Dataset records:
==*==

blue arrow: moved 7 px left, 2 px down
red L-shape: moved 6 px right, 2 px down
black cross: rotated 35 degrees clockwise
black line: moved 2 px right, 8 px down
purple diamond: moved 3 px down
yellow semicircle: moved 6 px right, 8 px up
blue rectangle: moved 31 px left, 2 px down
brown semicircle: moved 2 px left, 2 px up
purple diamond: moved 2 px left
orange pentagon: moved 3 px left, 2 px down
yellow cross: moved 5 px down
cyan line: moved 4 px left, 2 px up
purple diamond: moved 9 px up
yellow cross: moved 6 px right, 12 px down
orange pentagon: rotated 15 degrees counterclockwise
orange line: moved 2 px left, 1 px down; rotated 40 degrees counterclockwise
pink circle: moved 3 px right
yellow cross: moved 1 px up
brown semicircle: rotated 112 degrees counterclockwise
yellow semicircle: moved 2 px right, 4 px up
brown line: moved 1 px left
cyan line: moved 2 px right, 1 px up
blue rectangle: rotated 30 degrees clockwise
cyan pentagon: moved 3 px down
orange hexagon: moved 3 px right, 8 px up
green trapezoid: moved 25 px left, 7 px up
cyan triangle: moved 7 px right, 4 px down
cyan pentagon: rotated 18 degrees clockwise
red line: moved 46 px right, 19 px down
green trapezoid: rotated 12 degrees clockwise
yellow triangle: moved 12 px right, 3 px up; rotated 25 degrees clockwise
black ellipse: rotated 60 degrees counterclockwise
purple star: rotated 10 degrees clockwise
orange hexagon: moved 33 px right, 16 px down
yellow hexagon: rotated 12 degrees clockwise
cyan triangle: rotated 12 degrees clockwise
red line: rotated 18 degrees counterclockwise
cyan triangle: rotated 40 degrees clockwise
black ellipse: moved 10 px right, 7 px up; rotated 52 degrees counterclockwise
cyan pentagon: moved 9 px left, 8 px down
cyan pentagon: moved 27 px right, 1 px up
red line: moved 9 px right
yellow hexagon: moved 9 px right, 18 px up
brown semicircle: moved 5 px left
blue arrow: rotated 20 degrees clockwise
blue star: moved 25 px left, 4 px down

==*==

Exercise task:
Transcribe the entries without any change, from the first one in the list through the one containing "cyan line: moved 2 px right, 1 px up", including both ends.

Solution for this problem:
blue arrow: moved 7 px left, 2 px down
red L-shape: moved 6 px right, 2 px down
black cross: rotated 35 degrees clockwise
black line: moved 2 px right, 8 px down
purple diamond: moved 3 px down
yellow semicircle: moved 6 px right, 8 px up
blue rectangle: moved 31 px left, 2 px down
brown semicircle: moved 2 px left, 2 px up
purple diamond: moved 2 px left
orange pentagon: moved 3 px left, 2 px down
yellow cross: moved 5 px down
cyan line: moved 4 px left, 2 px up
purple diamond: moved 9 px up
yellow cross: moved 6 px right, 12 px down
orange pentagon: rotated 15 degrees counterclockwise
orange line: moved 2 px left, 1 px down; rotated 40 degrees counterclockwise
pink circle: moved 3 px right
yellow cross: moved 1 px up
brown semicircle: rotated 112 degrees counterclockwise
yellow semicircle: moved 2 px right, 4 px up
brown line: moved 1 px left
cyan line: moved 2 px right, 1 px up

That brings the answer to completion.